--- START ---

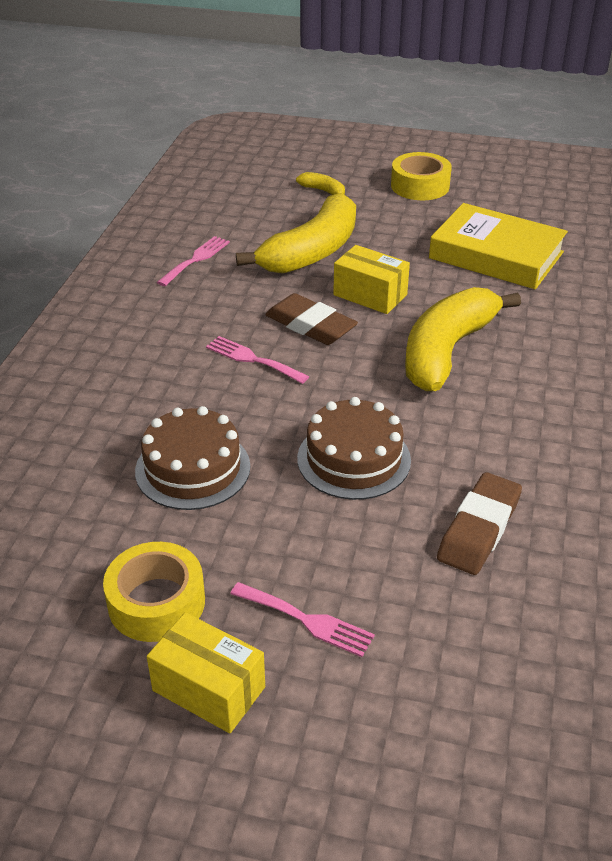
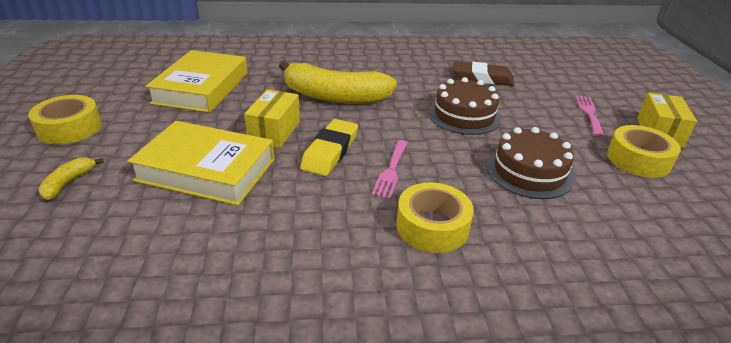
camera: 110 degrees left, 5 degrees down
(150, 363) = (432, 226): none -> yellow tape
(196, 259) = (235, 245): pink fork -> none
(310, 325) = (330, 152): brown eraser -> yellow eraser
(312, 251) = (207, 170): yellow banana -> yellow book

--- END ---

## ABOUT THIS EXERCISE
Please print everything in the material exactly, apart from the pictures.

## RESPONSE TO THIS EXERCISE
camera: 110 degrees left, 5 degrees down
(150, 363) = (432, 226): none -> yellow tape
(196, 259) = (235, 245): pink fork -> none
(310, 325) = (330, 152): brown eraser -> yellow eraser
(312, 251) = (207, 170): yellow banana -> yellow book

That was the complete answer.